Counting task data
=== Section Start ===
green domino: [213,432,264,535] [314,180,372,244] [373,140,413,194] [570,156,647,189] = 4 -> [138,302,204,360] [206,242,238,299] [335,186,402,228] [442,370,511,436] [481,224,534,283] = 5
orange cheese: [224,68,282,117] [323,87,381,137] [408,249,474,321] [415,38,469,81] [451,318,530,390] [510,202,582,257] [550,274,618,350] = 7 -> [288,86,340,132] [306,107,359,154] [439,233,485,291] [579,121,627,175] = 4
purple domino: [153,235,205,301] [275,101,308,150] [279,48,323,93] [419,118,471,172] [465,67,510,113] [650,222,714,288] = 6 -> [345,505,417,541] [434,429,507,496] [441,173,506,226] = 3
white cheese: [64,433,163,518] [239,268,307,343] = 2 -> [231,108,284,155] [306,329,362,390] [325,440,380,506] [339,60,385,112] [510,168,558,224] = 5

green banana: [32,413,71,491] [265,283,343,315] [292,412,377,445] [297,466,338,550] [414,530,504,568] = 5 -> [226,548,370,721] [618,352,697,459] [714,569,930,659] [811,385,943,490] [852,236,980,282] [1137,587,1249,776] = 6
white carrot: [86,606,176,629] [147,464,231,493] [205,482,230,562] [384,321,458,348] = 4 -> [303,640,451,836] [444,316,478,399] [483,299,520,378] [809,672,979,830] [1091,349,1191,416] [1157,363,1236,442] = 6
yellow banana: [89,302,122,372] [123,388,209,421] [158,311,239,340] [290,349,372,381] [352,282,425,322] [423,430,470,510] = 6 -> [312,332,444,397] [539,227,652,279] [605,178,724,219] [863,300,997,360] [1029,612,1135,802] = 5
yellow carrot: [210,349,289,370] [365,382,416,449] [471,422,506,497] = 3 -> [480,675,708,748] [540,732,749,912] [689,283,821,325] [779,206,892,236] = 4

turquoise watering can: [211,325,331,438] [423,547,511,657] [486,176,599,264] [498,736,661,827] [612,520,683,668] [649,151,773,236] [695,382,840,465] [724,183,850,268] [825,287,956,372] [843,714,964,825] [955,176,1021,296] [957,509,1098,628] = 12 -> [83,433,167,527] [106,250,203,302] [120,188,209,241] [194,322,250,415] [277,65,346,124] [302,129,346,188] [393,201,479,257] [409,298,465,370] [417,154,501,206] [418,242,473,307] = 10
=== Section End ===
REQUEST: Find every line in the records that uses the string "domino", then copy it.

TASK OUTPUT:
green domino: [213,432,264,535] [314,180,372,244] [373,140,413,194] [570,156,647,189] = 4 -> [138,302,204,360] [206,242,238,299] [335,186,402,228] [442,370,511,436] [481,224,534,283] = 5
purple domino: [153,235,205,301] [275,101,308,150] [279,48,323,93] [419,118,471,172] [465,67,510,113] [650,222,714,288] = 6 -> [345,505,417,541] [434,429,507,496] [441,173,506,226] = 3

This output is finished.